## SOURCE MATERIAL
====

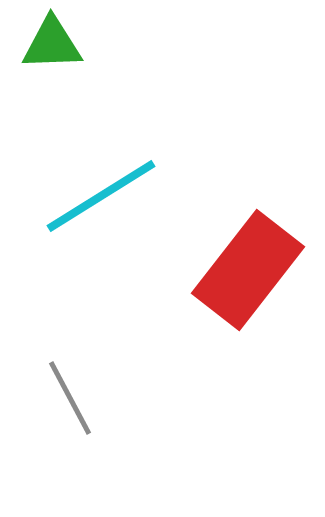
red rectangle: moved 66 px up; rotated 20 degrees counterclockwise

====

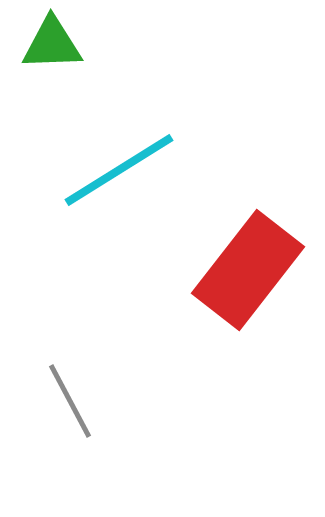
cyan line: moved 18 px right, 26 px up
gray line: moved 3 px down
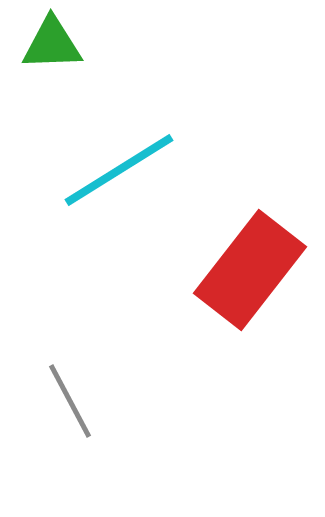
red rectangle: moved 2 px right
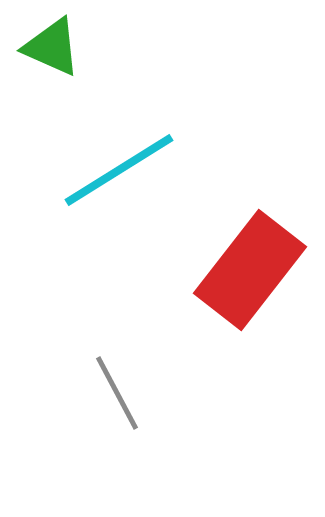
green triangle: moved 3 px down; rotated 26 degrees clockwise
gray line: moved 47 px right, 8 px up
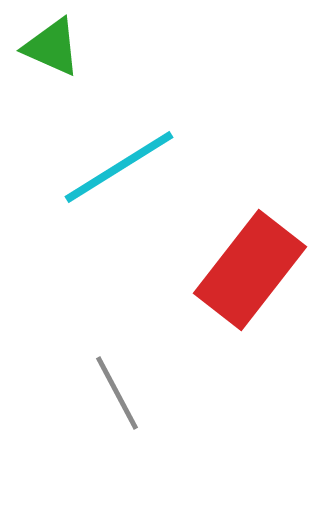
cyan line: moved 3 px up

====

## YOUR OBJECTIVE
Take the data above from the line containing "red rectangle: moved 2 px right" through the line containing "cyan line: moved 3 px up" and change "green" to "blue", leaving everything else as it is. Leave out the pictures.

## FINAL ANSWER
red rectangle: moved 2 px right
blue triangle: moved 3 px down; rotated 26 degrees clockwise
gray line: moved 47 px right, 8 px up
cyan line: moved 3 px up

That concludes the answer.